[Start of section]

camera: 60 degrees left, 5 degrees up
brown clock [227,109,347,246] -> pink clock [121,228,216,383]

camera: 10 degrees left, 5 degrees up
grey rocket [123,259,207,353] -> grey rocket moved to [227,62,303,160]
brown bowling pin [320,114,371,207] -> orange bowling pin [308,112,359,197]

[End of section]
[Start of section]

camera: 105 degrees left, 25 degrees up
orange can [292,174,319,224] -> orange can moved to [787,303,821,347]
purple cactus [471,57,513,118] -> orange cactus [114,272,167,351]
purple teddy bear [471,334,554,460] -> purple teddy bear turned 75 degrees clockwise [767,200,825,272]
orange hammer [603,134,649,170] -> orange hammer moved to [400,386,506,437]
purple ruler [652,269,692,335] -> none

[End of section]
[Start of section]

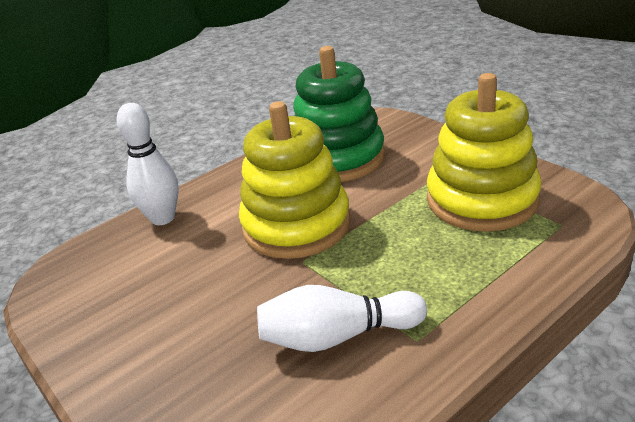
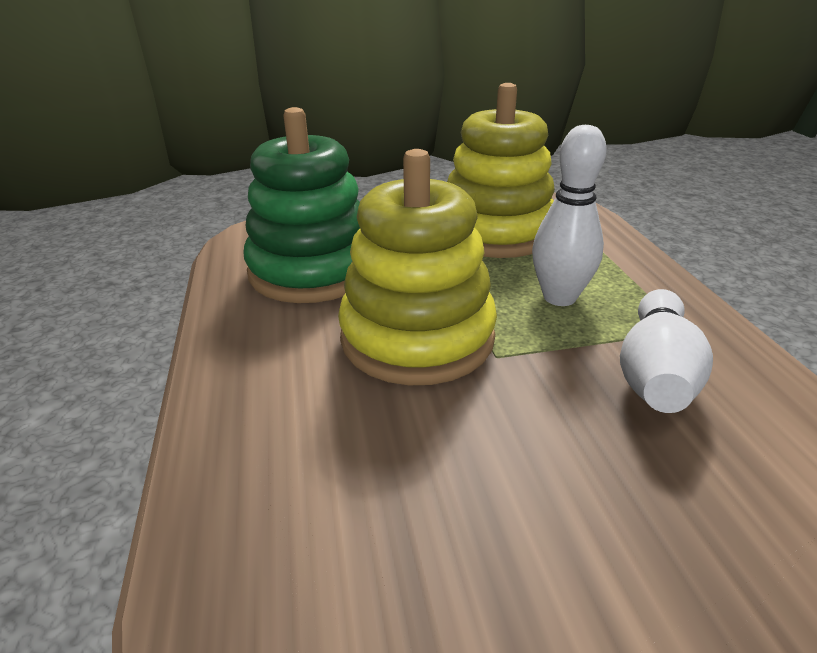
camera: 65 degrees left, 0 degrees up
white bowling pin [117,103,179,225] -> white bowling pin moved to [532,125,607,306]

[End of section]

**EXERCISE DETAILS:** Reproduce exactly the stretch of the material above that starts at the line with "camera: 60 degrees left, 5 degrees up" and ends at the line with "brown bowling pin", both included, and nothing else.

**EXERCISE ANSWER:**
camera: 60 degrees left, 5 degrees up
brown clock [227,109,347,246] -> pink clock [121,228,216,383]

camera: 10 degrees left, 5 degrees up
grey rocket [123,259,207,353] -> grey rocket moved to [227,62,303,160]
brown bowling pin [320,114,371,207] -> orange bowling pin [308,112,359,197]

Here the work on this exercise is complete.